## begin Data section
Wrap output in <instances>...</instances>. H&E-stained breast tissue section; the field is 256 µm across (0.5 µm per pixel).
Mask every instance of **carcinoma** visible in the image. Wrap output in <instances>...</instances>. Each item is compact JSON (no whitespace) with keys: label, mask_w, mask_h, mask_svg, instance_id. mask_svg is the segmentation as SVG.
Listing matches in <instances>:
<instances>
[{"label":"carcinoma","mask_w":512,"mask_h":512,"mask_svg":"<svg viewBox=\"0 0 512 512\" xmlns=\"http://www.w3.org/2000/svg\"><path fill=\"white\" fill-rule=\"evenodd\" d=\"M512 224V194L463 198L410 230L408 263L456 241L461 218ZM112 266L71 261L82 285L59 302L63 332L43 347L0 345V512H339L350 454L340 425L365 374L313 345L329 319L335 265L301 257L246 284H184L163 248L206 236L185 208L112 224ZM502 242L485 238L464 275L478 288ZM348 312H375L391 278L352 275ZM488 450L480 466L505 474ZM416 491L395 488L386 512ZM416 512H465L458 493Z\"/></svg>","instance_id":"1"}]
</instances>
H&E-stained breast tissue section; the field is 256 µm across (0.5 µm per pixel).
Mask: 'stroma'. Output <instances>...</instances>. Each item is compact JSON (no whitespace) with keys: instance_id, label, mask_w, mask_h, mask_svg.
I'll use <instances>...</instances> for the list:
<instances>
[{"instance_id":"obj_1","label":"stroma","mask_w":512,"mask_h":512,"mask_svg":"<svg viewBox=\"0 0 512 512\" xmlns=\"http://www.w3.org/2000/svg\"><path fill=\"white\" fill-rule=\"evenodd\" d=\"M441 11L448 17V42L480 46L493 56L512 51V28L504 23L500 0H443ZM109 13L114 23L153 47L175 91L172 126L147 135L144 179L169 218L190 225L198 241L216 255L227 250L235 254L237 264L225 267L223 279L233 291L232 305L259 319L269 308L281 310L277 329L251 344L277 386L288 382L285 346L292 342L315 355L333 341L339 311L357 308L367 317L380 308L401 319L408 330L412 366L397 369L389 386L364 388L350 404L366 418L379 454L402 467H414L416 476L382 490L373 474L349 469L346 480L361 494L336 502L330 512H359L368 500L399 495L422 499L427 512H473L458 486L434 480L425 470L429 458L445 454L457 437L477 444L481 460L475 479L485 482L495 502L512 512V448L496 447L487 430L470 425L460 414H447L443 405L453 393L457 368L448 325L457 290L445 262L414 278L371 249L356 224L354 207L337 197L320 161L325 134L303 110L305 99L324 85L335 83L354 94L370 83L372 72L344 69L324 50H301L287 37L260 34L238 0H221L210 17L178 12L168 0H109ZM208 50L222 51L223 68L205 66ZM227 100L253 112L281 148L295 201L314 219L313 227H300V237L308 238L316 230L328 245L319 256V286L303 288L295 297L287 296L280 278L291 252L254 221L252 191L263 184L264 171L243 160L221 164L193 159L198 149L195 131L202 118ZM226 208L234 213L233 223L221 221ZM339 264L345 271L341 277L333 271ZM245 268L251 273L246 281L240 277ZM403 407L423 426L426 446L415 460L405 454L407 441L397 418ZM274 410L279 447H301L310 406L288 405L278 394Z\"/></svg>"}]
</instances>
## end Data section
§ **Your task**: Reproduce the full listing exactly.

§ **Result of this exercise**:
Wrap output in <instances>...</instances>. H&E-stained breast tissue section; the field is 256 µm across (0.5 µm per pixel).
Mask every instance of **carcinoma** visible in the image. Wrap output in <instances>...</instances>. Each item is compact JSON (no whitespace) with keys: label, mask_w, mask_h, mask_svg, instance_id. mask_svg is the segmentation as SVG.
Listing matches in <instances>:
<instances>
[{"label":"carcinoma","mask_w":512,"mask_h":512,"mask_svg":"<svg viewBox=\"0 0 512 512\" xmlns=\"http://www.w3.org/2000/svg\"><path fill=\"white\" fill-rule=\"evenodd\" d=\"M512 224V194L463 198L410 230L408 263L456 241L461 218ZM112 266L71 261L82 285L59 302L63 332L43 347L0 345V512H339L350 454L340 425L365 374L313 345L329 319L335 265L301 257L246 284H184L163 248L206 236L185 208L112 224ZM502 242L485 238L464 275L478 288ZM348 312H375L391 278L352 275ZM488 450L480 466L505 474ZM416 491L395 488L386 512ZM416 512H465L458 493Z\"/></svg>","instance_id":"1"}]
</instances>
H&E-stained breast tissue section; the field is 256 µm across (0.5 µm per pixel).
Mask: 'stroma'. Output <instances>...</instances>. Each item is compact JSON (no whitespace) with keys: instance_id, label, mask_w, mask_h, mask_svg.
I'll use <instances>...</instances> for the list:
<instances>
[{"instance_id":"obj_1","label":"stroma","mask_w":512,"mask_h":512,"mask_svg":"<svg viewBox=\"0 0 512 512\" xmlns=\"http://www.w3.org/2000/svg\"><path fill=\"white\" fill-rule=\"evenodd\" d=\"M441 11L448 17V42L480 46L493 56L512 51V28L504 23L500 0H443ZM109 13L114 23L153 47L175 91L172 126L147 135L144 179L169 218L190 225L198 241L216 255L227 250L235 254L237 264L225 267L223 279L233 291L232 305L259 319L269 308L281 310L277 329L251 344L277 386L288 382L285 346L292 342L315 355L333 341L339 311L357 308L367 317L380 308L401 319L408 330L412 366L397 369L389 386L364 388L350 404L366 418L379 454L402 467H414L416 476L382 490L373 474L349 469L346 480L361 494L336 502L330 512H359L368 500L399 495L422 499L427 512H473L458 486L434 480L425 470L429 458L445 454L457 437L477 444L481 460L475 479L485 482L495 502L512 512V448L496 447L487 430L470 425L460 414H447L443 405L453 393L457 368L448 325L457 290L445 262L414 278L371 249L356 224L354 207L337 197L320 161L325 134L303 110L305 99L324 85L335 83L354 94L370 83L372 72L344 69L324 50H301L287 37L260 34L238 0H221L210 17L178 12L168 0H109ZM208 50L222 51L223 68L205 66ZM227 100L253 112L281 148L295 201L314 219L313 227H300V237L308 238L316 230L328 245L319 256V286L303 288L295 297L287 296L280 278L291 252L254 221L252 191L263 184L264 171L243 160L221 164L193 159L198 149L195 131L202 118ZM226 208L234 213L233 223L221 221ZM339 264L345 271L341 277L333 271ZM245 268L251 273L246 281L240 277ZM403 407L423 426L426 446L415 460L405 454L407 441L397 418ZM274 410L279 447H301L310 406L288 405L278 394Z\"/></svg>"}]
</instances>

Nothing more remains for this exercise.